→ **Task requirements**: Going through the entries below, copy out each line that contains "rectangle".

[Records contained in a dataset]
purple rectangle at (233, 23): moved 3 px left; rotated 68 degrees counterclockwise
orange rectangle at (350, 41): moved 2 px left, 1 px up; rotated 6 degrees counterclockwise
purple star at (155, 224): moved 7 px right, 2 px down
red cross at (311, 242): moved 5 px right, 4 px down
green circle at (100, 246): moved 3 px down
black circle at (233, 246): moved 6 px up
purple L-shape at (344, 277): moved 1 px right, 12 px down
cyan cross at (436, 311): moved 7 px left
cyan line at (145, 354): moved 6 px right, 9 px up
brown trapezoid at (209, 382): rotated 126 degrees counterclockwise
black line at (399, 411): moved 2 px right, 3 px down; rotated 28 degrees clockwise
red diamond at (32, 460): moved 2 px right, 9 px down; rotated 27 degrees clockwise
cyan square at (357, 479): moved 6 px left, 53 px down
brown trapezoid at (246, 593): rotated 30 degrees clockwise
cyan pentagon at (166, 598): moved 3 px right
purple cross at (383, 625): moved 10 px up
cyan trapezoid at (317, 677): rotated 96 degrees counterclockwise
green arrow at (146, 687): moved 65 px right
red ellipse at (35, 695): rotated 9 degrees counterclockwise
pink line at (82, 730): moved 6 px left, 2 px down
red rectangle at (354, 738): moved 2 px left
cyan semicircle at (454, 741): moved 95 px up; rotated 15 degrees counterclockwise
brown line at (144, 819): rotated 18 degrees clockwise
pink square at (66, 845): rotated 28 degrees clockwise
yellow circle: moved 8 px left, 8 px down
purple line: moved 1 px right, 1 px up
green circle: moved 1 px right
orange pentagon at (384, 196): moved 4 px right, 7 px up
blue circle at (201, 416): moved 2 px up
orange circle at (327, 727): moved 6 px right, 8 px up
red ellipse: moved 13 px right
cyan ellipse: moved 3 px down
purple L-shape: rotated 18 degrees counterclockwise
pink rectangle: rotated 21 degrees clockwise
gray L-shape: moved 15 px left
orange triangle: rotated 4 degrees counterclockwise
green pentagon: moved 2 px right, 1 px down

→ **Answer to the exercise**:
purple rectangle at (233, 23): moved 3 px left; rotated 68 degrees counterclockwise
orange rectangle at (350, 41): moved 2 px left, 1 px up; rotated 6 degrees counterclockwise
red rectangle at (354, 738): moved 2 px left
pink rectangle: rotated 21 degrees clockwise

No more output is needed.